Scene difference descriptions
■ ■ ■ ■
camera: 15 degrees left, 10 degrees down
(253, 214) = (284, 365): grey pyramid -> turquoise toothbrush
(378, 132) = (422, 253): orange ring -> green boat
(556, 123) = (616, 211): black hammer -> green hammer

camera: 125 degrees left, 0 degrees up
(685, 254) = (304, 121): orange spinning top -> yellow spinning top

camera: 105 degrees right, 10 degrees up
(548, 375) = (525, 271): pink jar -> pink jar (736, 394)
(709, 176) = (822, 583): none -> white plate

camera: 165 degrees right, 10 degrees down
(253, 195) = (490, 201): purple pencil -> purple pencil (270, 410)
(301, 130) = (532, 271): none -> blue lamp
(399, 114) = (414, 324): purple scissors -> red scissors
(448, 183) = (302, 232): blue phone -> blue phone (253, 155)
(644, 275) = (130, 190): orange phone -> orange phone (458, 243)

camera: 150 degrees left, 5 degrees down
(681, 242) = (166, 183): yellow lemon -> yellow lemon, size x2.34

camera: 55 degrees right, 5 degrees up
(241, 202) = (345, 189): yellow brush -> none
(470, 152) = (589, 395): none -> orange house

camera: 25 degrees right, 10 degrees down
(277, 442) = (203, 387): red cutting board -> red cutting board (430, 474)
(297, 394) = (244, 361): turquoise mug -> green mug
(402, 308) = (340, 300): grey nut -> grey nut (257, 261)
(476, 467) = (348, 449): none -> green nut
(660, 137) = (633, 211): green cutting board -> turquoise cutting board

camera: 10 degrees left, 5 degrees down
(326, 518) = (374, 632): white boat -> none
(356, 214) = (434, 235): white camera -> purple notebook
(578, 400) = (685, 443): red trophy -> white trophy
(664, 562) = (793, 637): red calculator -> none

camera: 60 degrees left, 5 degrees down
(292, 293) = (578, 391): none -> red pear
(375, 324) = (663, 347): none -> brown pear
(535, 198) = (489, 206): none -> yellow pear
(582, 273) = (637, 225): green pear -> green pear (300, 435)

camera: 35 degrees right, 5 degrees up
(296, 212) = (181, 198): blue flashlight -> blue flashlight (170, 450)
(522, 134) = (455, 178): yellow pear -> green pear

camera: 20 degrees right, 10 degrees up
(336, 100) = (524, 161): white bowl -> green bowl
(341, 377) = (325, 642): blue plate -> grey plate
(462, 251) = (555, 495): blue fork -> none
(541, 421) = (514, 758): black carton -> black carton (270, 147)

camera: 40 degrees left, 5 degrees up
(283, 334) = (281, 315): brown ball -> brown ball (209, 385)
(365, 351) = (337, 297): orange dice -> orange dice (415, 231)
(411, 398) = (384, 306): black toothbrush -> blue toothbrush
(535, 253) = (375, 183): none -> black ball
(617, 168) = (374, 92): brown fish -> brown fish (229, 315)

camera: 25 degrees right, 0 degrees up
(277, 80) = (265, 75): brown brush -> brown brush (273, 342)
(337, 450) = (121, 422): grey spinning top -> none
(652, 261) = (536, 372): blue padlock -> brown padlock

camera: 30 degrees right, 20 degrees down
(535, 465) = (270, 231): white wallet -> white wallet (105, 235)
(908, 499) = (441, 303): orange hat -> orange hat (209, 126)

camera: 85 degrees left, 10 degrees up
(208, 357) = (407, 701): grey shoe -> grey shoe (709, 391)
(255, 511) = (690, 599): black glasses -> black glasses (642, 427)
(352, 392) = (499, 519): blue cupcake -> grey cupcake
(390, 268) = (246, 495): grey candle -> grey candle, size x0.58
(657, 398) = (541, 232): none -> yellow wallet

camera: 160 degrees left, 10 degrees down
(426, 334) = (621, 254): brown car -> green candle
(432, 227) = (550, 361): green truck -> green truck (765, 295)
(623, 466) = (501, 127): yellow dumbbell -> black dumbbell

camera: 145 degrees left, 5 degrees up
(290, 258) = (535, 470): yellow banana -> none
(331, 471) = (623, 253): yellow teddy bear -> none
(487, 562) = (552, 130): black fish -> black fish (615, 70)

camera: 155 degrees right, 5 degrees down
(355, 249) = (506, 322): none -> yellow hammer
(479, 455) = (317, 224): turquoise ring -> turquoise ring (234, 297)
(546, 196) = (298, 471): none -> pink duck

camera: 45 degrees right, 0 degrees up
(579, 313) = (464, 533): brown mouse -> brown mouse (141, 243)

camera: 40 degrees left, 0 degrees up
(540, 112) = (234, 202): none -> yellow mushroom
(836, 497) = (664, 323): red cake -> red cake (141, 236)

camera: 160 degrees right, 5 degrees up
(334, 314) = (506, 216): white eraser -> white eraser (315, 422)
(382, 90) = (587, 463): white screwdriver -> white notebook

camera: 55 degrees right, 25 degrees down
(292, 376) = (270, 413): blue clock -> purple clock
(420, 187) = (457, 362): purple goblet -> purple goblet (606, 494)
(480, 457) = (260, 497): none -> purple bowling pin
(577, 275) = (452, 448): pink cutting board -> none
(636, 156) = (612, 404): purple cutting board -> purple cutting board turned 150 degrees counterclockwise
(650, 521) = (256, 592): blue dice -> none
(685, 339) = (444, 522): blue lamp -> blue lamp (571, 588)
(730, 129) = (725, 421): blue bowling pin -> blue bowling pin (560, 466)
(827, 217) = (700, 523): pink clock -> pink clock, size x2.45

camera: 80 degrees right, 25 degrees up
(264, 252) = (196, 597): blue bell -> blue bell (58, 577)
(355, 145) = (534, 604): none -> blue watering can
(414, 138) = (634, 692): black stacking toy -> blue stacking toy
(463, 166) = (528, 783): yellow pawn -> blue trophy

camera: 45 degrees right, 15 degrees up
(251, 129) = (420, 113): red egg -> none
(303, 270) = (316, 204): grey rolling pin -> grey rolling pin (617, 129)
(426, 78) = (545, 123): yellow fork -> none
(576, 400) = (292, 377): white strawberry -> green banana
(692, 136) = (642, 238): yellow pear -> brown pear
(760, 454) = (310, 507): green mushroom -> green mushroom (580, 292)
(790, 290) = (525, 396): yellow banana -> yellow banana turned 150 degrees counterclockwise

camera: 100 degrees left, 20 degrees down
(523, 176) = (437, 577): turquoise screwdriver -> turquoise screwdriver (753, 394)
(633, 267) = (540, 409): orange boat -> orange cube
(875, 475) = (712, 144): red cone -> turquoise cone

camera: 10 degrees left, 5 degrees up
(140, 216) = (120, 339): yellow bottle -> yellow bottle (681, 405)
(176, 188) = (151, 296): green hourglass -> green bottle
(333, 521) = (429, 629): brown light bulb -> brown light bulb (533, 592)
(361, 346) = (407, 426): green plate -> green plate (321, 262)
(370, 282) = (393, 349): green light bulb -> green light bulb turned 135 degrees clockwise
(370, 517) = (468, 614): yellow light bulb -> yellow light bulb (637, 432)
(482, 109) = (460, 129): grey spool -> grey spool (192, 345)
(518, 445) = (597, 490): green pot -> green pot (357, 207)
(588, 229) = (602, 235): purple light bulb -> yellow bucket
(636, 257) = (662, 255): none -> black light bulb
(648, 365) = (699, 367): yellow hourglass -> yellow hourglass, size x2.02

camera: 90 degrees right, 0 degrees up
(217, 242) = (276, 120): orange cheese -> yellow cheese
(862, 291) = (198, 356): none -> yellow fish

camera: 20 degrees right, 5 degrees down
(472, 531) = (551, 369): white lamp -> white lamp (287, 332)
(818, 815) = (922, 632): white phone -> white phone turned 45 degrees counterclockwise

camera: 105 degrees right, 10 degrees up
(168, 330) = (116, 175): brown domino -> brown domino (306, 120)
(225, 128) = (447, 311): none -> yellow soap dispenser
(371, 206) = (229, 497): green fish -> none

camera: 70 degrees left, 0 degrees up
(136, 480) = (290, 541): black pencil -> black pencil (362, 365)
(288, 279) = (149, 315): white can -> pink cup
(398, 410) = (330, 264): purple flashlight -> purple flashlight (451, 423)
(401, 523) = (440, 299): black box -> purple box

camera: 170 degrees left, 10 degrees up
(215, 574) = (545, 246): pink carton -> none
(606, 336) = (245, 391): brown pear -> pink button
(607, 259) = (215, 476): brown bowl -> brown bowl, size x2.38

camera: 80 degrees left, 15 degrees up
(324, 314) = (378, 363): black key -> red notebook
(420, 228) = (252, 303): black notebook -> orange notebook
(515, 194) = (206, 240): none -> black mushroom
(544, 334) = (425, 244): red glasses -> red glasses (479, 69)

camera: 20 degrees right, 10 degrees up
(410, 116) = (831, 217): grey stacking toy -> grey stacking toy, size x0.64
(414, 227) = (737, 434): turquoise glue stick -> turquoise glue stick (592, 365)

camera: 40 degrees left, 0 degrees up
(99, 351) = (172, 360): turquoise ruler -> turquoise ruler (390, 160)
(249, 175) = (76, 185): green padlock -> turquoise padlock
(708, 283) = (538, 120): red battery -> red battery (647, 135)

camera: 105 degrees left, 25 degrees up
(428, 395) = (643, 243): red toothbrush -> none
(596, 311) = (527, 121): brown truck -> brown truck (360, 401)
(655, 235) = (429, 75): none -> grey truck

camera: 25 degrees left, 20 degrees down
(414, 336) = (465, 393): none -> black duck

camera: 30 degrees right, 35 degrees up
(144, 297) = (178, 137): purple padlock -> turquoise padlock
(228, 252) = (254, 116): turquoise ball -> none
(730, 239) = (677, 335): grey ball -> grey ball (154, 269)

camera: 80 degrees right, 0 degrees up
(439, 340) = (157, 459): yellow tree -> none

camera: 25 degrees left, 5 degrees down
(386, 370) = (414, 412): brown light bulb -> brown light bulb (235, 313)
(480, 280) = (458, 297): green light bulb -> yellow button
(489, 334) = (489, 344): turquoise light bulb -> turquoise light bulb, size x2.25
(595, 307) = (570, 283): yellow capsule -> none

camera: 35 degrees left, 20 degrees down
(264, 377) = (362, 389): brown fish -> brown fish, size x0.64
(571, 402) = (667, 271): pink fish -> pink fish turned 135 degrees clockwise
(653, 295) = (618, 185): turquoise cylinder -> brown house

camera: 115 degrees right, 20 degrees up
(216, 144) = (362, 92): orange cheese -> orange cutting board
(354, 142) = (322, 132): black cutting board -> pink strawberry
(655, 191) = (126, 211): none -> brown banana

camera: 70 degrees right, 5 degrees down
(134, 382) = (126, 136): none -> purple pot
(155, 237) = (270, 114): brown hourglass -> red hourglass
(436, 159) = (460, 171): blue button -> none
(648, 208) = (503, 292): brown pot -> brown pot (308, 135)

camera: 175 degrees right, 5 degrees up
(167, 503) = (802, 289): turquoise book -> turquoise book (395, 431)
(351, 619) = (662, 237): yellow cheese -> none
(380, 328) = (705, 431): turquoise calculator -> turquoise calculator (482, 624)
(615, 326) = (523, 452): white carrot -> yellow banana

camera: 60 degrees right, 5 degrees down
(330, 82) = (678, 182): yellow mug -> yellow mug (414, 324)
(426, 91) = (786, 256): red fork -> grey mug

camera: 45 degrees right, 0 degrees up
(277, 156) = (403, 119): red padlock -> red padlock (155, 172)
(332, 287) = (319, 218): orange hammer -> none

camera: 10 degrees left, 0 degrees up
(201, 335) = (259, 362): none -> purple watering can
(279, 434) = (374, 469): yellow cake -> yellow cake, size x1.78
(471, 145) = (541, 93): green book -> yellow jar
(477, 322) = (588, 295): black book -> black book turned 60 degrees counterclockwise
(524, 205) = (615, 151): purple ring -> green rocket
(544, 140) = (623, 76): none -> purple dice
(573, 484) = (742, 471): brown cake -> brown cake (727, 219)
■ ■ ■ ■
Could you reproduce exactly the lines of the entries above, from the one with "(326, 518) = (374, 632): white boat -> none" through the one with "camera: 25 degrees right, 0 degrees up", and nothing else?

(326, 518) = (374, 632): white boat -> none
(356, 214) = (434, 235): white camera -> purple notebook
(578, 400) = (685, 443): red trophy -> white trophy
(664, 562) = (793, 637): red calculator -> none

camera: 60 degrees left, 5 degrees down
(292, 293) = (578, 391): none -> red pear
(375, 324) = (663, 347): none -> brown pear
(535, 198) = (489, 206): none -> yellow pear
(582, 273) = (637, 225): green pear -> green pear (300, 435)

camera: 35 degrees right, 5 degrees up
(296, 212) = (181, 198): blue flashlight -> blue flashlight (170, 450)
(522, 134) = (455, 178): yellow pear -> green pear

camera: 20 degrees right, 10 degrees up
(336, 100) = (524, 161): white bowl -> green bowl
(341, 377) = (325, 642): blue plate -> grey plate
(462, 251) = (555, 495): blue fork -> none
(541, 421) = (514, 758): black carton -> black carton (270, 147)

camera: 40 degrees left, 5 degrees up
(283, 334) = (281, 315): brown ball -> brown ball (209, 385)
(365, 351) = (337, 297): orange dice -> orange dice (415, 231)
(411, 398) = (384, 306): black toothbrush -> blue toothbrush
(535, 253) = (375, 183): none -> black ball
(617, 168) = (374, 92): brown fish -> brown fish (229, 315)

camera: 25 degrees right, 0 degrees up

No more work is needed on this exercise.